Stored records -

===============

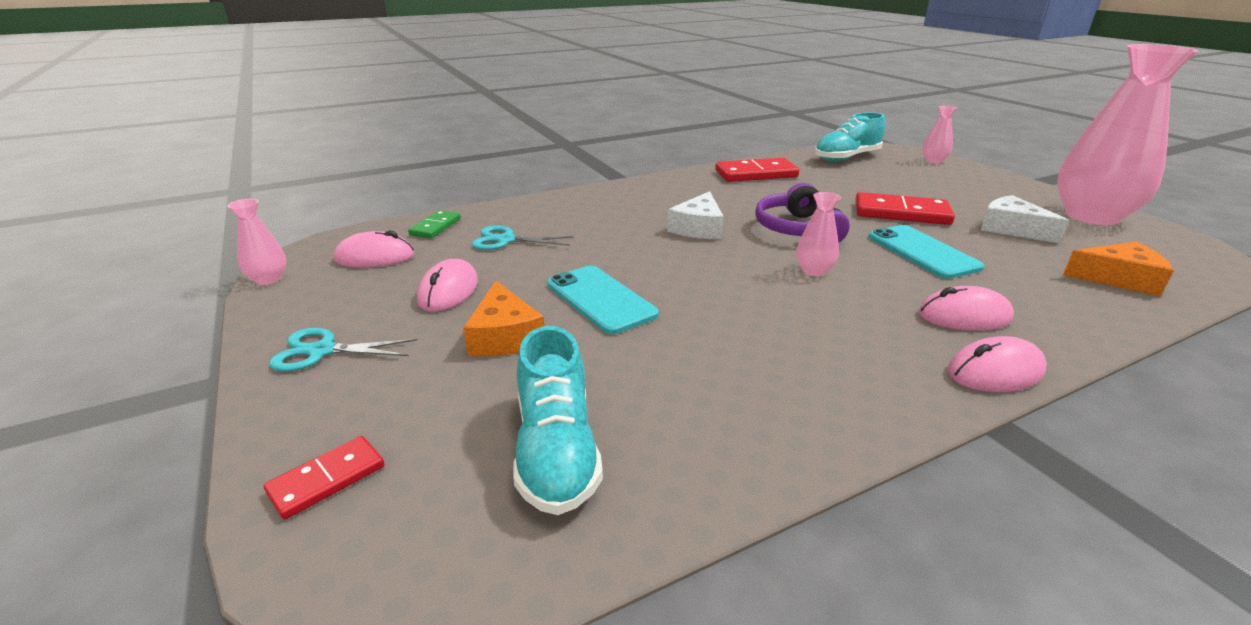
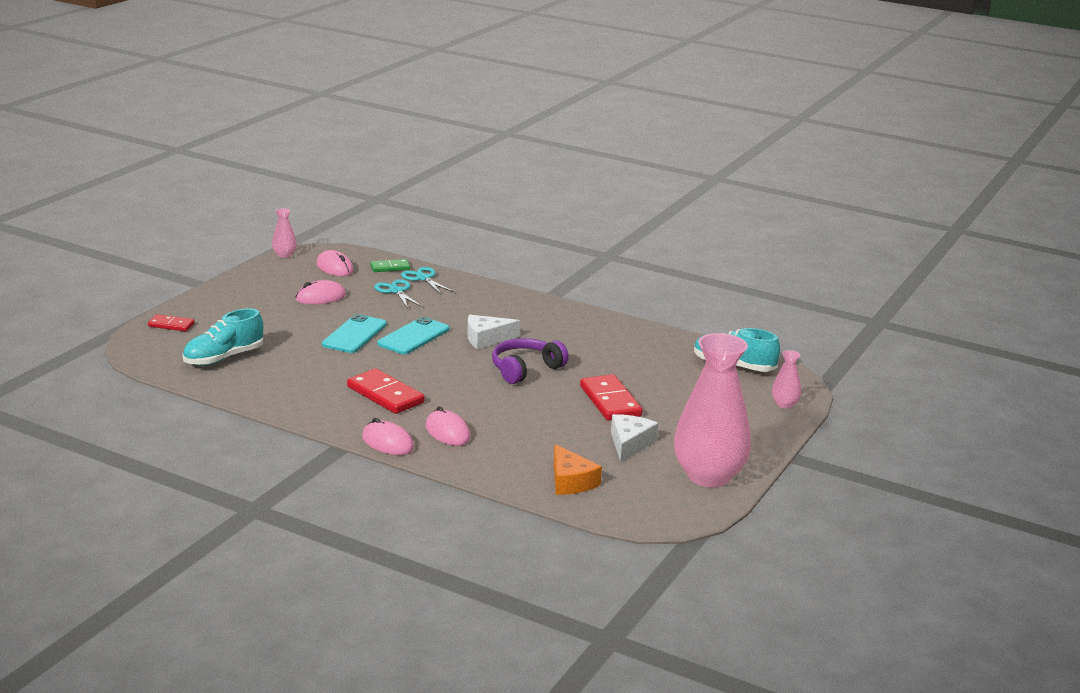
camera: 55 degrees right, 5 degrees down
(322, 351) = (241, 292): turquoise scissors -> turquoise scissors (423, 278)
(504, 336) = (293, 323): orange cheese -> none
(756, 174) = (629, 337): red domino -> red domino (385, 395)
(813, 271) = (461, 383): pink vase -> none
(922, 252) = (537, 414): turquoise phone -> turquoise phone (413, 336)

===============

Your answer must be the line that contains "(504, 336) = (293, 323): orange" and every line after it to the end of the records, reproduced exactly.

(504, 336) = (293, 323): orange cheese -> none
(756, 174) = (629, 337): red domino -> red domino (385, 395)
(813, 271) = (461, 383): pink vase -> none
(922, 252) = (537, 414): turquoise phone -> turquoise phone (413, 336)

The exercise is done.